#### Data extract

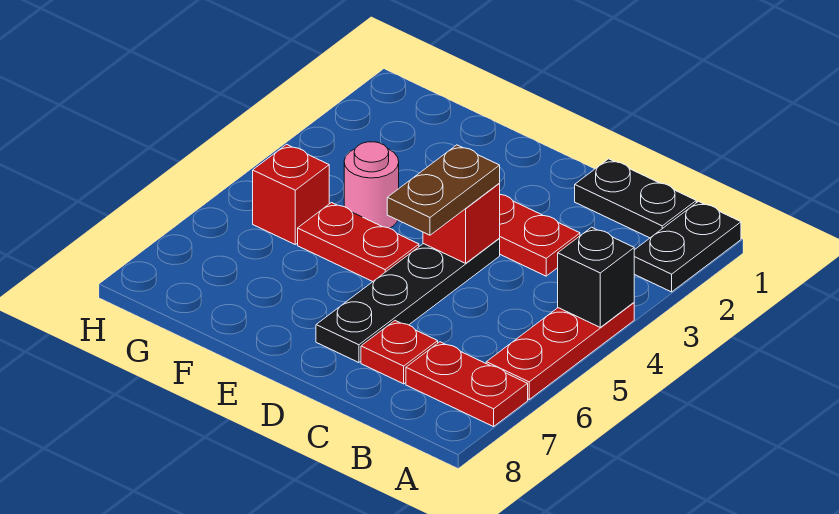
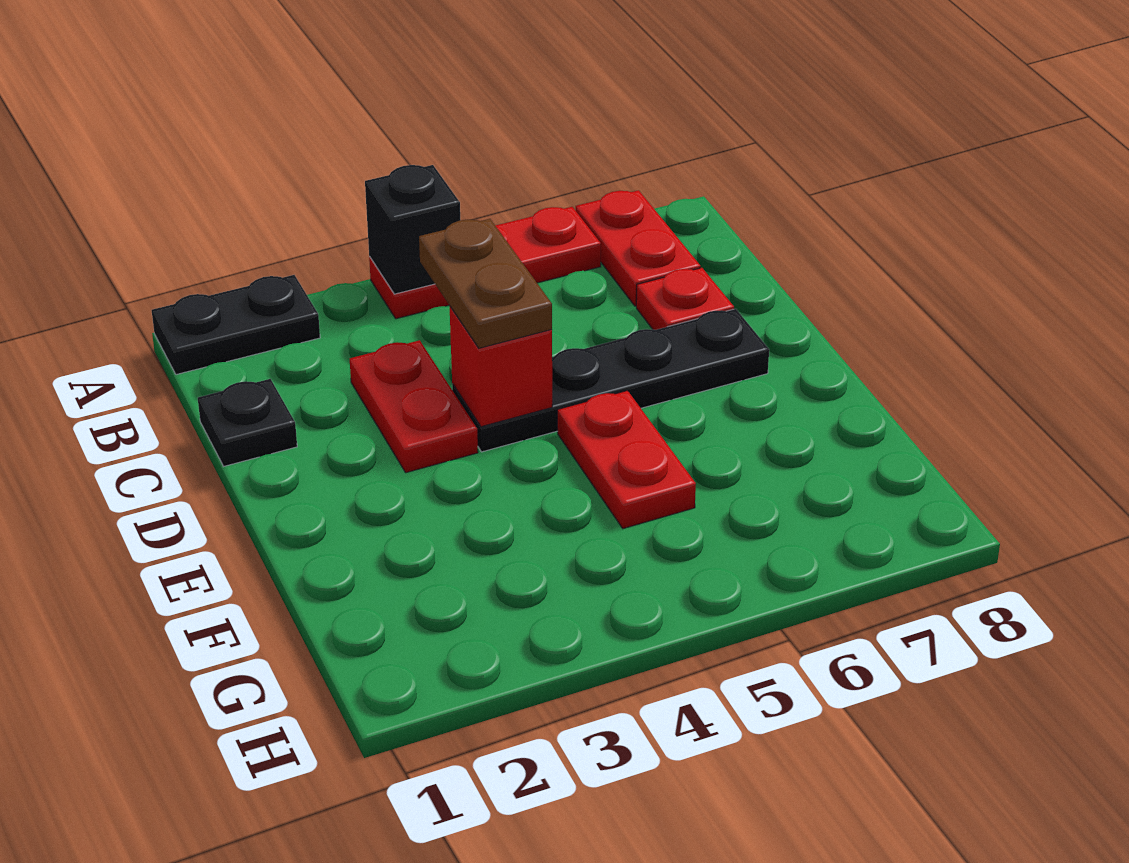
black plate B1:C1 level 1 -> black plate C1 level 1
brown plate D4:D5 level 3 -> brown plate C4:D4 level 3
pink round brick F4 level 1 -> none
red brick G5 level 1 -> none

########

_Your objective_
Present each line from the listing that holds the string "brick".

_Exercise output_
pink round brick F4 level 1 -> none
red brick G5 level 1 -> none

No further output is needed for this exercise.